Problem to solve —
Swap "pink semicircle" for "teal semicircle" in the lines from the first one through the line that has "green square: rotated 33 degrees clockwise", and return only those lines with nothing else changed.

Given data —
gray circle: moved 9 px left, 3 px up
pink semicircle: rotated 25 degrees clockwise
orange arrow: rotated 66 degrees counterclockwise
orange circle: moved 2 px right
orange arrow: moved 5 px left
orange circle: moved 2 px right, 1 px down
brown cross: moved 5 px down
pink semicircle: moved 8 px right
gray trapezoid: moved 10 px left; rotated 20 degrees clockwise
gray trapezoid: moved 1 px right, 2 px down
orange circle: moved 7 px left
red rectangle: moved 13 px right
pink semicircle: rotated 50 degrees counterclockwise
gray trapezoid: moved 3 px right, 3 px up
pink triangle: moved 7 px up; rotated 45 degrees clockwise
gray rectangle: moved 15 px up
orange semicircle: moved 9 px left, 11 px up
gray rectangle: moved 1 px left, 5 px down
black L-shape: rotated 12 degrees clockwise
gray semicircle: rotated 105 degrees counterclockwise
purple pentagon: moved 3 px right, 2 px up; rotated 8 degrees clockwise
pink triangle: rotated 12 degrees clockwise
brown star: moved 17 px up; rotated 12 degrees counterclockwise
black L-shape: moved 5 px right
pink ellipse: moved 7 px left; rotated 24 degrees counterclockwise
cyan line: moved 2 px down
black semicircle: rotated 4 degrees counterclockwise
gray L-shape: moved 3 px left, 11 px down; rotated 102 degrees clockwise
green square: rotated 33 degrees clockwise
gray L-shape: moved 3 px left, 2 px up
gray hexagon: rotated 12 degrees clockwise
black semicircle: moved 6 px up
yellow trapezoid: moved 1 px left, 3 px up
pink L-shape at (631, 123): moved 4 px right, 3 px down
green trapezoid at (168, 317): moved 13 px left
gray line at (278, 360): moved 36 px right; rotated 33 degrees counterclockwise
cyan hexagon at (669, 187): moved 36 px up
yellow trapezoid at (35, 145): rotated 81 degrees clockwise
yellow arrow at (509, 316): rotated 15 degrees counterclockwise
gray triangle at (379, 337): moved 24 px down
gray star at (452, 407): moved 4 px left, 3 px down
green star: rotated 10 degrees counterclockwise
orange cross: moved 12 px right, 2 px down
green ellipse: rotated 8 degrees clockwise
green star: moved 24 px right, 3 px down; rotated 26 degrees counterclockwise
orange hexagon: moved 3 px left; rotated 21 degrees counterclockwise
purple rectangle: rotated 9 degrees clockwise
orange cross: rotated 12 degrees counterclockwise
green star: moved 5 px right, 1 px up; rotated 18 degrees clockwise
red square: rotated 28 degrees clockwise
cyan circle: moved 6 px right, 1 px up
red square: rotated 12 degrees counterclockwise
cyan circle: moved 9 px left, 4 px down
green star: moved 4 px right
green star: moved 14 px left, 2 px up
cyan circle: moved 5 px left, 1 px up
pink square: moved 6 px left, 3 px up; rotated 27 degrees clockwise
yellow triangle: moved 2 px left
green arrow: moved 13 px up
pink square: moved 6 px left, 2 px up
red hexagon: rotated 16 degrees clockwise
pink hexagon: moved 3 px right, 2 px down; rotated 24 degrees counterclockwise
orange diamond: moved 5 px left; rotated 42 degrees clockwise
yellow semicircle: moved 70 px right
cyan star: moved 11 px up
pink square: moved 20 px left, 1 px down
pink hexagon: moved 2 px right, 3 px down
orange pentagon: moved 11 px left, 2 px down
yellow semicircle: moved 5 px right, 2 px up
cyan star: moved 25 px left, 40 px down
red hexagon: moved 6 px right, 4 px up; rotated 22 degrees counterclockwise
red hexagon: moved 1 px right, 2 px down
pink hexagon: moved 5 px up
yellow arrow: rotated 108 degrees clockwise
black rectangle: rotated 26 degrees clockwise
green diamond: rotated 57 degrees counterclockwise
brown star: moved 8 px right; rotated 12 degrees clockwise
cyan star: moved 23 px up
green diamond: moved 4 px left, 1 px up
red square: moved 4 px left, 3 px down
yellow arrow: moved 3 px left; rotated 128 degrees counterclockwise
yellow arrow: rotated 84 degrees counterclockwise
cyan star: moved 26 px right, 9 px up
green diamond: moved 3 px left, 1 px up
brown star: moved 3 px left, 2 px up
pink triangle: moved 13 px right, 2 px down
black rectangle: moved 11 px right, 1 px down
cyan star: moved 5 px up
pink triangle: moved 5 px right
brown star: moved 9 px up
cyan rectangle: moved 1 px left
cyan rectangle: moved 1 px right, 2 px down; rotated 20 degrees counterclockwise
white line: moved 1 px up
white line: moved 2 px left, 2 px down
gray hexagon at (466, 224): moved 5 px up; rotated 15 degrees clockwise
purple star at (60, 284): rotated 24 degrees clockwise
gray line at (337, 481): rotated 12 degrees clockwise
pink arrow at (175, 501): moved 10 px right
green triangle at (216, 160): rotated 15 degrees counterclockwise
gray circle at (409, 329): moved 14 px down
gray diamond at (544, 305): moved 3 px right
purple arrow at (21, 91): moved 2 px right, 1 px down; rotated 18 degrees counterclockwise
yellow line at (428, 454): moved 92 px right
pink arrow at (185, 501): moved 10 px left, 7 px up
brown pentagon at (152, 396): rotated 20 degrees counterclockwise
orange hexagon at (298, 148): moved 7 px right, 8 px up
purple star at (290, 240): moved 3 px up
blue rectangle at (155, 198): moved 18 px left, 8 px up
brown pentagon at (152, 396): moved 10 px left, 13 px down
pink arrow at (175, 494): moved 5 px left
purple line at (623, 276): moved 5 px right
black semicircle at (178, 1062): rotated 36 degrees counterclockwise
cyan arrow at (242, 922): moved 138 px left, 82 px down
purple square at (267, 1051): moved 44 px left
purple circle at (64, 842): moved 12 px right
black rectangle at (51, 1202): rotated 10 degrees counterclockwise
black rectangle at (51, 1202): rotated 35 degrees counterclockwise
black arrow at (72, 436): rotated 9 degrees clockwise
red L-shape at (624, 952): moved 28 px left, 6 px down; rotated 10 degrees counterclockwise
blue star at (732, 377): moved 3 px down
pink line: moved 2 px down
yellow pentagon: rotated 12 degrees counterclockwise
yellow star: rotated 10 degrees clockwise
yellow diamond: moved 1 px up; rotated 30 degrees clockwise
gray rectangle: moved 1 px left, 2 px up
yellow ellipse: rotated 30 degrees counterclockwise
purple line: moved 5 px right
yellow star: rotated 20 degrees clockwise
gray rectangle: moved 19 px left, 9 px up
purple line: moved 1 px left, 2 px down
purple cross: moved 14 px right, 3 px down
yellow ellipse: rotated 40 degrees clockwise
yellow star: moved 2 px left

Exercise answer —
gray circle: moved 9 px left, 3 px up
teal semicircle: rotated 25 degrees clockwise
orange arrow: rotated 66 degrees counterclockwise
orange circle: moved 2 px right
orange arrow: moved 5 px left
orange circle: moved 2 px right, 1 px down
brown cross: moved 5 px down
teal semicircle: moved 8 px right
gray trapezoid: moved 10 px left; rotated 20 degrees clockwise
gray trapezoid: moved 1 px right, 2 px down
orange circle: moved 7 px left
red rectangle: moved 13 px right
teal semicircle: rotated 50 degrees counterclockwise
gray trapezoid: moved 3 px right, 3 px up
pink triangle: moved 7 px up; rotated 45 degrees clockwise
gray rectangle: moved 15 px up
orange semicircle: moved 9 px left, 11 px up
gray rectangle: moved 1 px left, 5 px down
black L-shape: rotated 12 degrees clockwise
gray semicircle: rotated 105 degrees counterclockwise
purple pentagon: moved 3 px right, 2 px up; rotated 8 degrees clockwise
pink triangle: rotated 12 degrees clockwise
brown star: moved 17 px up; rotated 12 degrees counterclockwise
black L-shape: moved 5 px right
pink ellipse: moved 7 px left; rotated 24 degrees counterclockwise
cyan line: moved 2 px down
black semicircle: rotated 4 degrees counterclockwise
gray L-shape: moved 3 px left, 11 px down; rotated 102 degrees clockwise
green square: rotated 33 degrees clockwise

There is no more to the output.